**Work to complete:** Reproduce the complete listing without any deviation.

**Data listing:**

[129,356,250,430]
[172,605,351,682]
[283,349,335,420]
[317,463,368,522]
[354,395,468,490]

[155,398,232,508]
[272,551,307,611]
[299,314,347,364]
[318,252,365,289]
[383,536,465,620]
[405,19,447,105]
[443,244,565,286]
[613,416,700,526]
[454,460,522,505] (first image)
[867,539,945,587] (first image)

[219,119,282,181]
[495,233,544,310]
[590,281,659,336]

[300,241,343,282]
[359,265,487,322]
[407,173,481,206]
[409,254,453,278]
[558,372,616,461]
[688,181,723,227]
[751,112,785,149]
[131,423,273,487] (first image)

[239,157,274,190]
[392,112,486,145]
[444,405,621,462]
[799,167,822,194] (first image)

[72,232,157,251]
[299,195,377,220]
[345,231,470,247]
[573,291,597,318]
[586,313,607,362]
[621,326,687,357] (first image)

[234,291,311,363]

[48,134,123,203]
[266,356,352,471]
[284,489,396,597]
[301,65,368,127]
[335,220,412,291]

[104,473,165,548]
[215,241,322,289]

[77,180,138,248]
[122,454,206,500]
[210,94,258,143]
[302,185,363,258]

**Output below:**
[129,356,250,430]
[172,605,351,682]
[283,349,335,420]
[317,463,368,522]
[354,395,468,490]

[155,398,232,508]
[272,551,307,611]
[299,314,347,364]
[318,252,365,289]
[383,536,465,620]
[405,19,447,105]
[443,244,565,286]
[613,416,700,526]
[454,460,522,505] (first image)
[867,539,945,587] (first image)

[219,119,282,181]
[495,233,544,310]
[590,281,659,336]

[300,241,343,282]
[359,265,487,322]
[407,173,481,206]
[409,254,453,278]
[558,372,616,461]
[688,181,723,227]
[751,112,785,149]
[131,423,273,487] (first image)

[239,157,274,190]
[392,112,486,145]
[444,405,621,462]
[799,167,822,194] (first image)

[72,232,157,251]
[299,195,377,220]
[345,231,470,247]
[573,291,597,318]
[586,313,607,362]
[621,326,687,357] (first image)

[234,291,311,363]

[48,134,123,203]
[266,356,352,471]
[284,489,396,597]
[301,65,368,127]
[335,220,412,291]

[104,473,165,548]
[215,241,322,289]

[77,180,138,248]
[122,454,206,500]
[210,94,258,143]
[302,185,363,258]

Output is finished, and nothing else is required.